Task statement » Reproduce, line for line, the stretch of entries from the line containing "pink semicircle: moved 2 px left, 6 px down" through the line containing "green star: rotated 15 degrees clockwise", with both of those lines included, and omit the pictures from your reply.
--------------------------------
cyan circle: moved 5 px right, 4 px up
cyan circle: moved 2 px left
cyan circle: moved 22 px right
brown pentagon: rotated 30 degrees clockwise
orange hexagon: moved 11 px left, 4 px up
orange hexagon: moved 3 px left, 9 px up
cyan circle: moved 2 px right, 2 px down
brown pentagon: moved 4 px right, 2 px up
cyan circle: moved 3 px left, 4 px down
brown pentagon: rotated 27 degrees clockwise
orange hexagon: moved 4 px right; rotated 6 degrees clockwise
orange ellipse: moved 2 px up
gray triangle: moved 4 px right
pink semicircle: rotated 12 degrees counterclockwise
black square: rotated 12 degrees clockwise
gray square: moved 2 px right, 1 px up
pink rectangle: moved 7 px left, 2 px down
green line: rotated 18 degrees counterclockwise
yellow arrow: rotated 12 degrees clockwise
--------------------------------
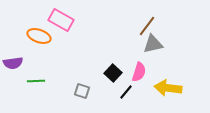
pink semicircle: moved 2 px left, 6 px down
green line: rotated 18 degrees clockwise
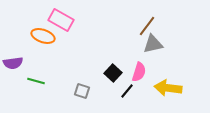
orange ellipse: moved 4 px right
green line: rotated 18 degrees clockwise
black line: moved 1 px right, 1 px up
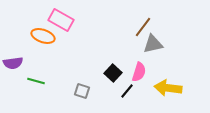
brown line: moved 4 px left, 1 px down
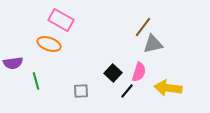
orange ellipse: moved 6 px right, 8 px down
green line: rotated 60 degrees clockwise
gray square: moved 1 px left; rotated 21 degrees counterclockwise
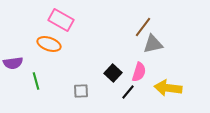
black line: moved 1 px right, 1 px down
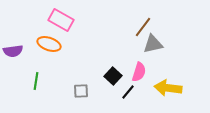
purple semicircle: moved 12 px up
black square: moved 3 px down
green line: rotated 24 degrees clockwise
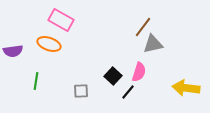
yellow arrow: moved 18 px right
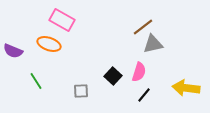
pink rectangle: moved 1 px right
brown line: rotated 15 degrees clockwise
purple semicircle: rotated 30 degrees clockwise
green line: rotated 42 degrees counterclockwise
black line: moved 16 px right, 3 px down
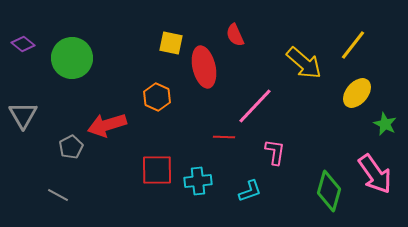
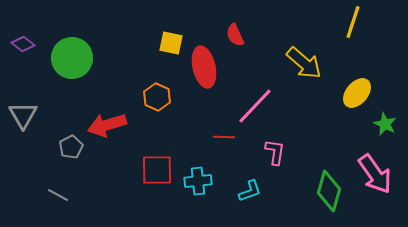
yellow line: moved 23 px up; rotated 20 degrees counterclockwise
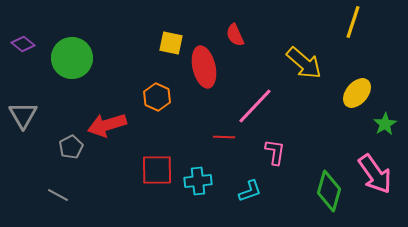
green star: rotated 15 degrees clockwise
--------------------------------
Full output »
pink semicircle: moved 2 px left, 6 px down
green line: rotated 18 degrees clockwise
orange ellipse: moved 4 px right
green line: rotated 18 degrees clockwise
black line: moved 1 px right, 1 px up
brown line: moved 4 px left, 1 px down
orange ellipse: moved 6 px right, 8 px down
green line: rotated 60 degrees clockwise
gray square: moved 1 px left; rotated 21 degrees counterclockwise
black line: moved 1 px right, 1 px down
purple semicircle: moved 12 px up
black square: moved 3 px down
green line: rotated 24 degrees clockwise
yellow arrow: moved 18 px right
pink rectangle: moved 1 px right
brown line: rotated 15 degrees clockwise
purple semicircle: rotated 30 degrees clockwise
green line: rotated 42 degrees counterclockwise
black line: moved 16 px right, 3 px down
yellow line: moved 23 px up; rotated 20 degrees counterclockwise
green star: rotated 15 degrees clockwise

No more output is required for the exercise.